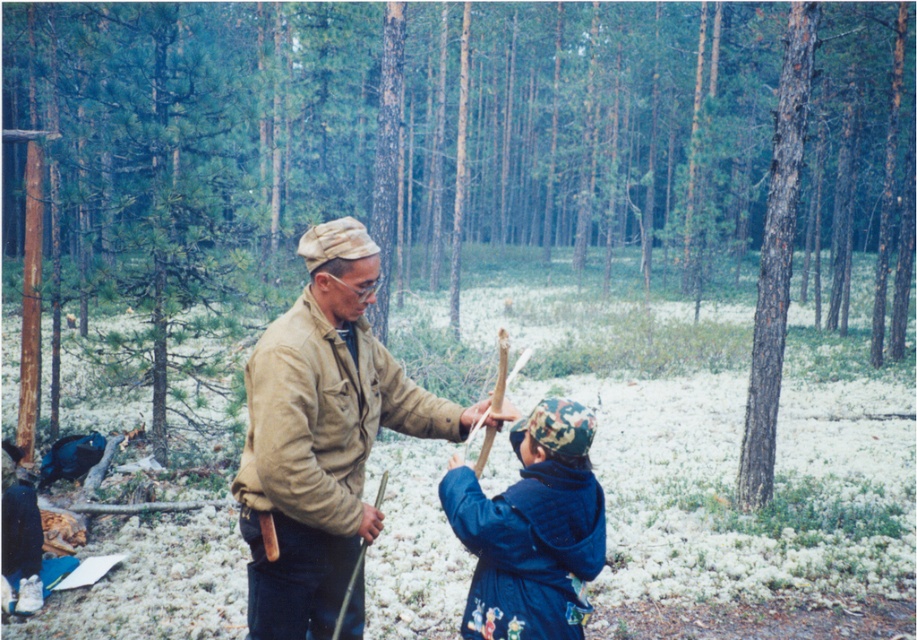
You are standing at the origin point in the forest scene. You need to move towards the point at coordinates point (349, 352) and point (564, 403). Which point should you reach first if you move in a straight line from your current position?

You should reach point (564, 403) first because point (349, 352) is behind it relative to your starting position at the origin.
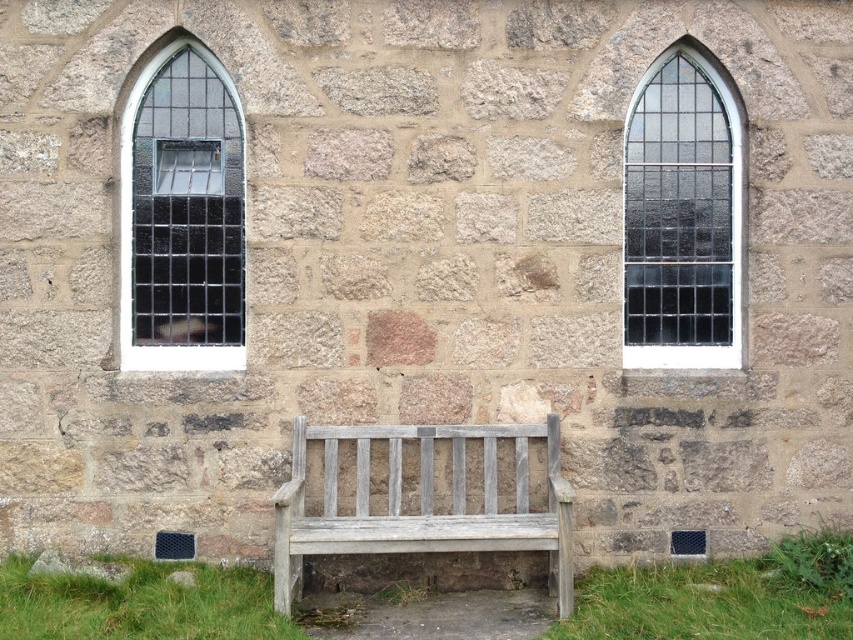
Can you confirm if dark glass window at left is positioned to the left of weathered wood bench at center?

Indeed, dark glass window at left is positioned on the left side of weathered wood bench at center.

Looking at this image, between dark glass window at left and weathered wood bench at center, which one has less height?

weathered wood bench at center is shorter.

Does point (189, 208) come behind point (421, 538)?

Yes, it is behind point (421, 538).

In order to click on dark glass window at left in this screenshot , I will do `click(183, 216)`.

Between point (677, 570) and point (173, 588), which one is positioned in front?

Positioned in front is point (173, 588).

Which of these two, green grass at lower center or green grass at lower left, stands shorter?

green grass at lower center is shorter.

Between point (688, 634) and point (80, 625), which one is positioned behind?

The point (80, 625) is behind.

Identify the location of green grass at lower center. (704, 604).

The width and height of the screenshot is (853, 640). Describe the element at coordinates (682, 218) in the screenshot. I see `clear glass window at center right` at that location.

Measure the distance from clear glass window at center right to green grass at lower left.

clear glass window at center right and green grass at lower left are 7.53 feet apart from each other.

Is point (723, 205) farther from camera compared to point (102, 593)?

Yes, it is behind point (102, 593).

Locate an element on the screen. clear glass window at center right is located at coordinates (682, 218).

» Problem to solve
Copy the listing above line for line, leaving out the picture markers.

» Problem solution
You are standing at the origin point in the forest scene. You need to move towards the point at coordinates point (349, 352) and point (564, 403). Which point should you reach first if you move in a straight line from your current position?

You should reach point (564, 403) first because point (349, 352) is behind it relative to your starting position at the origin.
Can you confirm if dark glass window at left is positioned to the left of weathered wood bench at center?

Indeed, dark glass window at left is positioned on the left side of weathered wood bench at center.

Looking at this image, between dark glass window at left and weathered wood bench at center, which one has less height?

weathered wood bench at center is shorter.

Does point (189, 208) come behind point (421, 538)?

Yes, it is behind point (421, 538).

In order to click on dark glass window at left in this screenshot , I will do `click(183, 216)`.

Between point (677, 570) and point (173, 588), which one is positioned in front?

Positioned in front is point (173, 588).

Which of these two, green grass at lower center or green grass at lower left, stands shorter?

green grass at lower center is shorter.

Between point (688, 634) and point (80, 625), which one is positioned behind?

The point (80, 625) is behind.

Identify the location of green grass at lower center. (704, 604).

The width and height of the screenshot is (853, 640). Describe the element at coordinates (682, 218) in the screenshot. I see `clear glass window at center right` at that location.

Measure the distance from clear glass window at center right to green grass at lower left.

clear glass window at center right and green grass at lower left are 7.53 feet apart from each other.

Is point (723, 205) farther from camera compared to point (102, 593)?

Yes, it is behind point (102, 593).

Locate an element on the screen. clear glass window at center right is located at coordinates (682, 218).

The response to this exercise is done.